**Work task**
Output the full listing word for word.

**The data**
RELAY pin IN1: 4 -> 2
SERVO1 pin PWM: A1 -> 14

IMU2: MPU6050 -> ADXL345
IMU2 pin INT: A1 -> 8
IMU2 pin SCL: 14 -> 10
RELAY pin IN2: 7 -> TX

**Answer to this task**
RELAY pin IN1: 4 -> 2
SERVO1 pin PWM: A1 -> 14

IMU2: MPU6050 -> ADXL345
IMU2 pin INT: A1 -> 8
IMU2 pin SCL: 14 -> 10
RELAY pin IN2: 7 -> TX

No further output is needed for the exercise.